Task goal
Across all the records, filter for lines with the word "bell" and copy them.

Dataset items
-------------------------
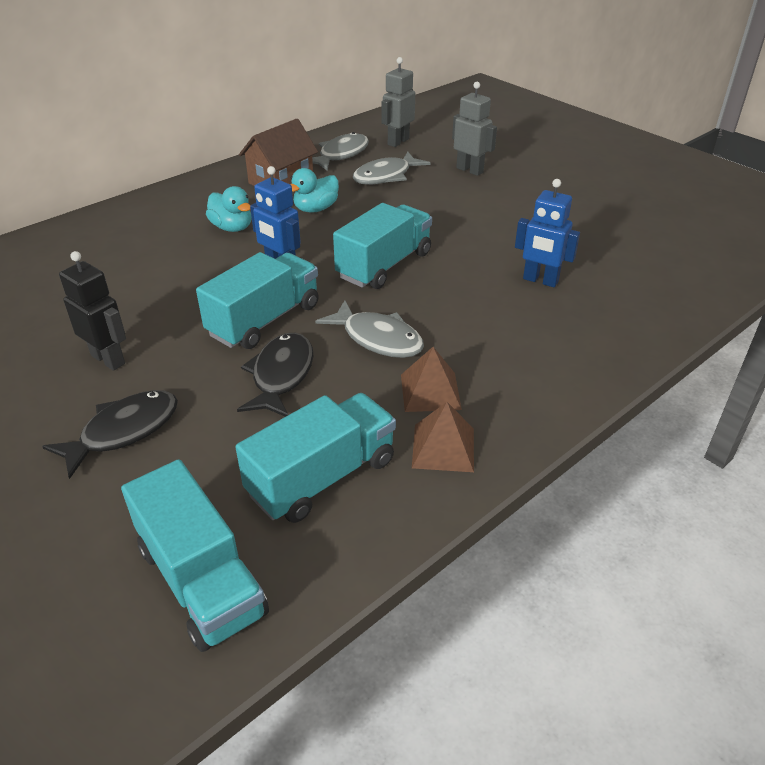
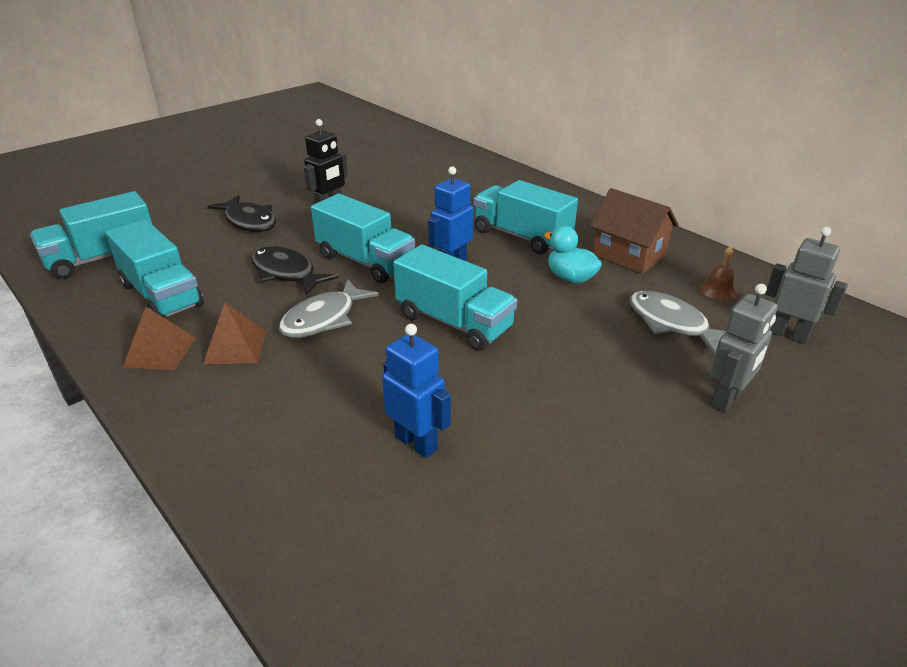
camera: 90 degrees right, 5 degrees down
(232, 228) = (521, 236): turquoise duck -> turquoise truck
(281, 375) = (286, 273): black fish -> black fish turned 150 degrees counterclockwise
(341, 155) = (718, 290): grey fish -> brown bell
(540, 280) = (416, 443): blue robot -> blue robot turned 105 degrees clockwise

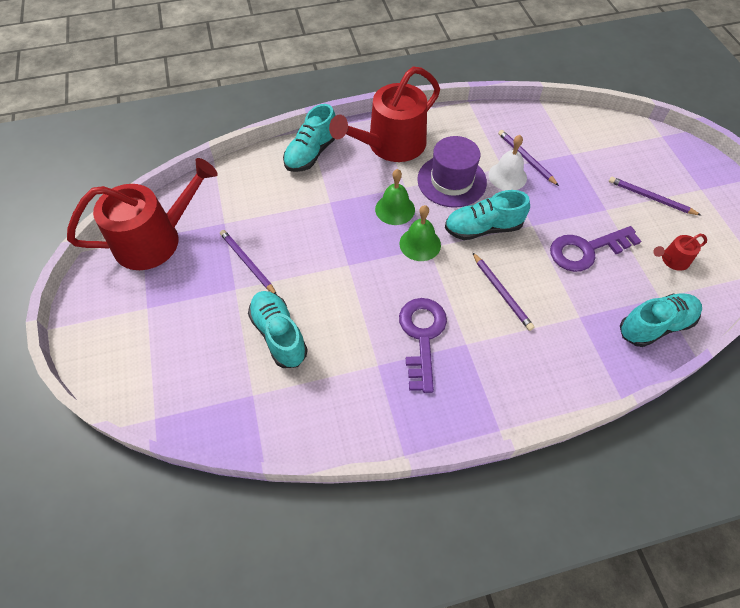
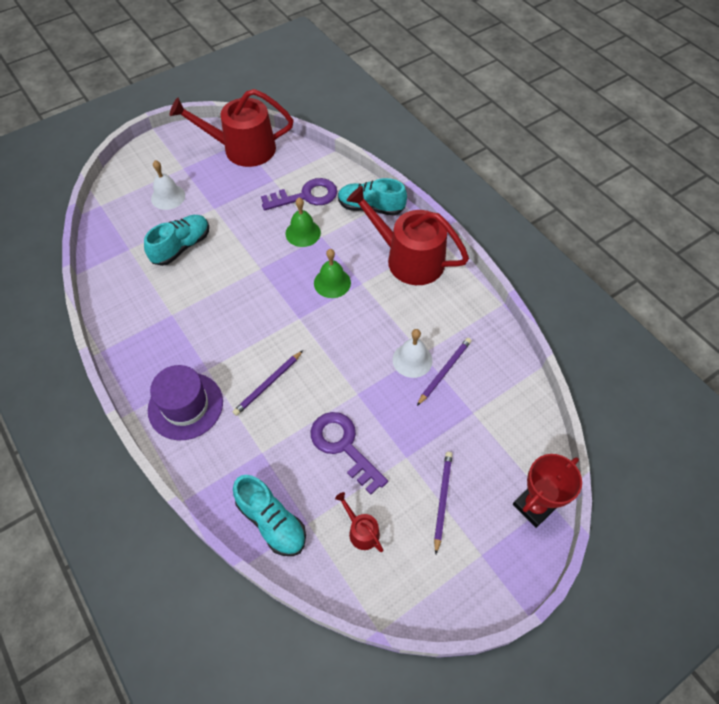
camera: 70 degrees right, 0 degrees up
(155, 239) = (242, 149): red watering can -> red watering can turned 135 degrees clockwise
(187, 334) = (168, 197): none -> white bell
(247, 263) = (240, 207): purple pencil -> none
(420, 244) = (300, 311): green bell -> green bell (303, 233)
(422, 336) = (205, 336): purple key -> purple key (306, 196)
(451, 181) = (385, 316): purple hat -> purple hat (185, 406)
(483, 228) = (337, 354): turquoise shoe -> none
(663, 145) = (534, 506): none -> red trophy

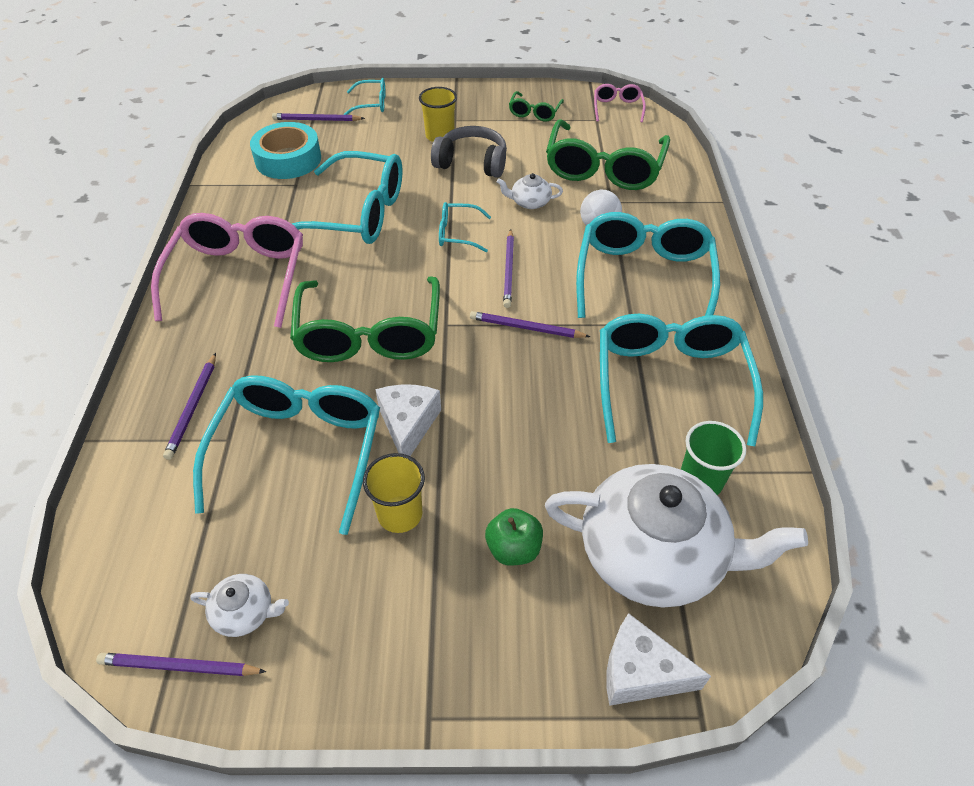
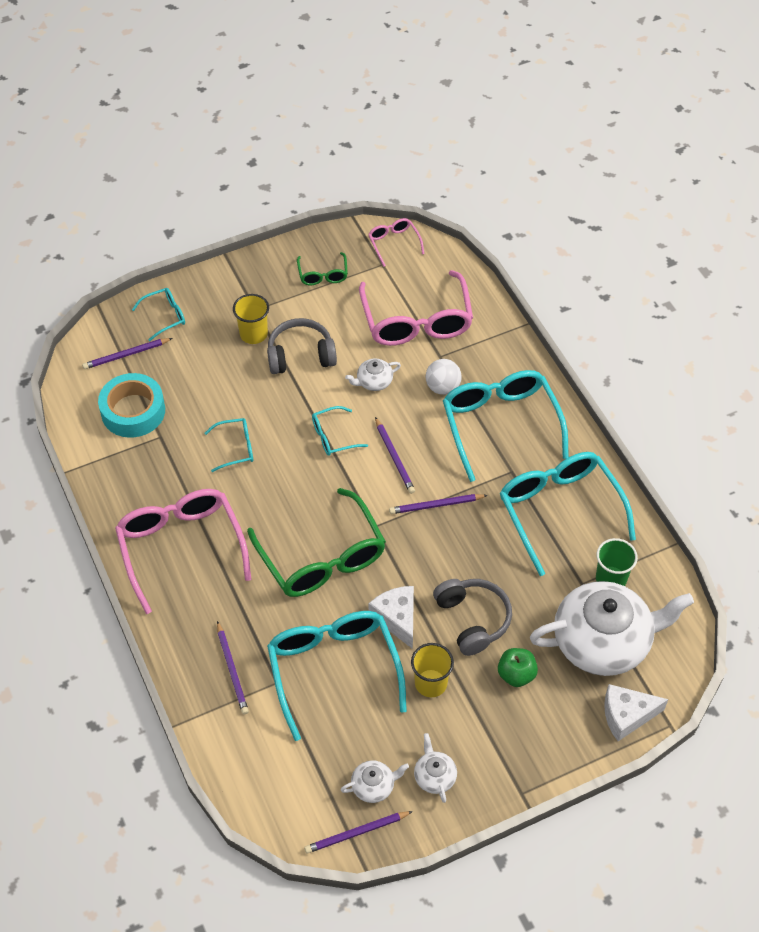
camera: 25 degrees left, 5 degrees up
(328, 636) = (434, 776): none -> white teapot
(356, 213) = (235, 448): turquoise glasses -> turquoise glasses, size x0.47
(496, 461) = (472, 620): none -> grey headphones
(604, 168) = (416, 320): green glasses -> pink glasses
-------------------------
Exercise answer
(341, 155) = (718, 290): grey fish -> brown bell
(187, 334) = (168, 197): none -> white bell
(420, 244) = (300, 311): green bell -> green bell (303, 233)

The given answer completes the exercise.